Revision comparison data
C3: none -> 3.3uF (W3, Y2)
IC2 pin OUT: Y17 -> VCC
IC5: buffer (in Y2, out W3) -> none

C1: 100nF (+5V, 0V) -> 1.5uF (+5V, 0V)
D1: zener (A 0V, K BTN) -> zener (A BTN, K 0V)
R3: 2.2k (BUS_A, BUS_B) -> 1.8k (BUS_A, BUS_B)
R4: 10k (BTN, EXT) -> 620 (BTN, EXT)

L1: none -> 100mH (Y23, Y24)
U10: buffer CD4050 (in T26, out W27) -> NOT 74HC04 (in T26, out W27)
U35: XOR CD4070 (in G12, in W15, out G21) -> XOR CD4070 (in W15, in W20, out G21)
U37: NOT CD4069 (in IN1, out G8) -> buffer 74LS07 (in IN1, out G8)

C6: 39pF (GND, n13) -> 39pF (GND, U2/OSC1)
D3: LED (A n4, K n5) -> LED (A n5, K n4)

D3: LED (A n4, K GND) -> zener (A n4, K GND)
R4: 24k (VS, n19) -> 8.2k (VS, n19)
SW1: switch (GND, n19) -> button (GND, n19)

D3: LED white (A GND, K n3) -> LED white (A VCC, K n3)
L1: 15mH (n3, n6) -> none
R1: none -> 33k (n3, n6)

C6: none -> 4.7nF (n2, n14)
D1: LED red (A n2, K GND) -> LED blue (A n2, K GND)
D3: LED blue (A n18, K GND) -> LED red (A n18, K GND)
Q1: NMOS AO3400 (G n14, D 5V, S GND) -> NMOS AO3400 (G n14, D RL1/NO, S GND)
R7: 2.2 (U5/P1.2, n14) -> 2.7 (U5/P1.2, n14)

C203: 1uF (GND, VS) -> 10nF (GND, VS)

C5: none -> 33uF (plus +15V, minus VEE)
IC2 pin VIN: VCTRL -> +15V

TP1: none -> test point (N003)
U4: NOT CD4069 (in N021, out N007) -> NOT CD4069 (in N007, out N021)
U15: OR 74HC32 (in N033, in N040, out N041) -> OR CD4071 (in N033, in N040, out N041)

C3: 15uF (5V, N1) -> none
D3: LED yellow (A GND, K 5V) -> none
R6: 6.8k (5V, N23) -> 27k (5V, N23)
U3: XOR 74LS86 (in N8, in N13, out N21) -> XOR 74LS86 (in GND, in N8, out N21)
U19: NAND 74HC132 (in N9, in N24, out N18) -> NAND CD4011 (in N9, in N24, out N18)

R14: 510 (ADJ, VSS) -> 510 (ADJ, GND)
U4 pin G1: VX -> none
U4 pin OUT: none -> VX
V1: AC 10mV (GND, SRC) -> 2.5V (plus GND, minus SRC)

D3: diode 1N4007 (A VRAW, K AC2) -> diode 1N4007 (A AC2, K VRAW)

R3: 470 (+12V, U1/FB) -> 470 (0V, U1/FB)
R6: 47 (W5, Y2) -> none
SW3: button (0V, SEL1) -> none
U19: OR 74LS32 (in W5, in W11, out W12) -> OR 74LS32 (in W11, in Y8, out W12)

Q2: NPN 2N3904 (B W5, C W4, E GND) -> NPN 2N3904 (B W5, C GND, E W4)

> [WHAT IS NEEDED]: This exercise calls for the lines from the one holding "V1: AC 10mV" through the end of the entries, transcribed exactly and with nothing more.

> [REPLY TO THE TASK]:
V1: AC 10mV (GND, SRC) -> 2.5V (plus GND, minus SRC)

D3: diode 1N4007 (A VRAW, K AC2) -> diode 1N4007 (A AC2, K VRAW)

R3: 470 (+12V, U1/FB) -> 470 (0V, U1/FB)
R6: 47 (W5, Y2) -> none
SW3: button (0V, SEL1) -> none
U19: OR 74LS32 (in W5, in W11, out W12) -> OR 74LS32 (in W11, in Y8, out W12)

Q2: NPN 2N3904 (B W5, C W4, E GND) -> NPN 2N3904 (B W5, C GND, E W4)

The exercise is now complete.